→ Task directions
Copy the lines between the one containing "Is the position" and the one containing "Identify the location of blue bikini", inclusive, with no changes.
--------------------------------------------------
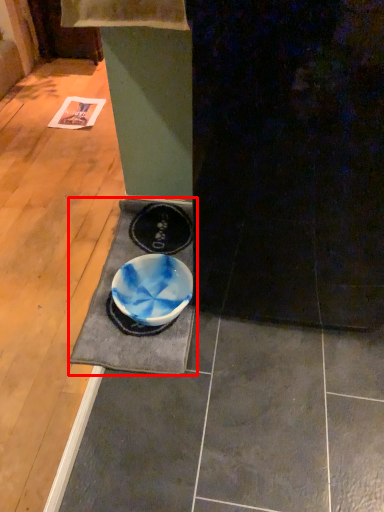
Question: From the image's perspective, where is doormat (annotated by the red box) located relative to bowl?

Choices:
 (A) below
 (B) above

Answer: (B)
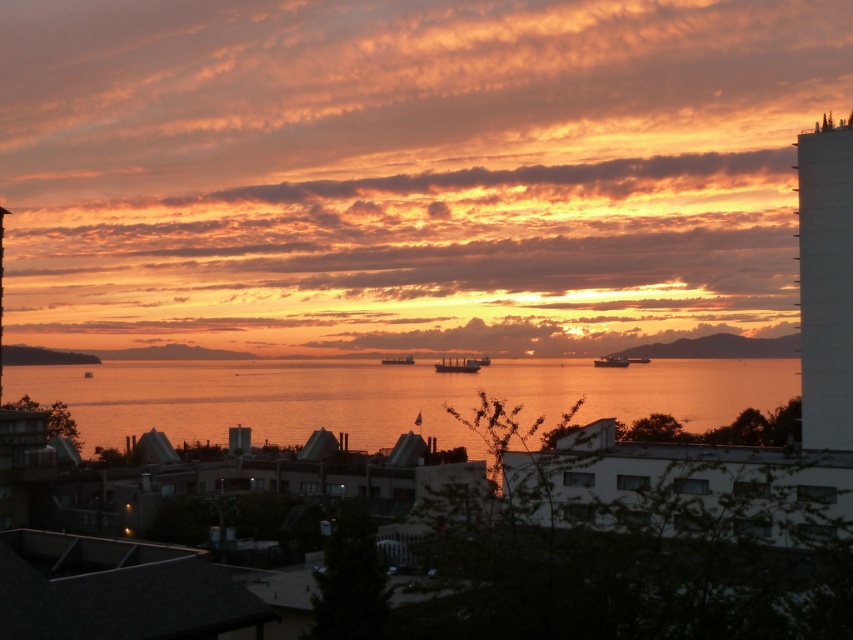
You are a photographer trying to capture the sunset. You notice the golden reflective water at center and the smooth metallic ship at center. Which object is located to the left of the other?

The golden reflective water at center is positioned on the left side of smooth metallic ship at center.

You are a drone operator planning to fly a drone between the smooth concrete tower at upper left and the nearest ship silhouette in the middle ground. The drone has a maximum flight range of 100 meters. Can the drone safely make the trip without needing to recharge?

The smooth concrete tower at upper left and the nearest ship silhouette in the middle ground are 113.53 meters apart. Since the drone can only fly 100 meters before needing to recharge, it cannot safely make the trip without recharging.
--------------------------------------------------
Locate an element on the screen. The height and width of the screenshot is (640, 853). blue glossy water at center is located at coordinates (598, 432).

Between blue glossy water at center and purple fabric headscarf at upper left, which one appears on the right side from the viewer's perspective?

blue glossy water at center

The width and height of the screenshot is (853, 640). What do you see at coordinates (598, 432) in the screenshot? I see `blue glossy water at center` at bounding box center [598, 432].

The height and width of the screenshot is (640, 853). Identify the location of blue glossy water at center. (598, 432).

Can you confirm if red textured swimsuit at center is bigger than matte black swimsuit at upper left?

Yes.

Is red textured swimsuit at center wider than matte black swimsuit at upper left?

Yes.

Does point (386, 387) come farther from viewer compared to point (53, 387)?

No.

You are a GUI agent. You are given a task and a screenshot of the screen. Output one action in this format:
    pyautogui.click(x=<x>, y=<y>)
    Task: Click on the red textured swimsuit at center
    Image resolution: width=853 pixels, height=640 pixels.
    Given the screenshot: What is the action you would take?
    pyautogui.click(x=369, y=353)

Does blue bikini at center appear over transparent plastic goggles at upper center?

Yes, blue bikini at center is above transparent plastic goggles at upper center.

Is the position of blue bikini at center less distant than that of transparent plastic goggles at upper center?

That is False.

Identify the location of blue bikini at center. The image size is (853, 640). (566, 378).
--------------------------------------------------
→ Solution for this exercise
Is the position of blue bikini at center less distant than that of transparent plastic goggles at upper center?

That is False.

Identify the location of blue bikini at center. The image size is (853, 640). (566, 378).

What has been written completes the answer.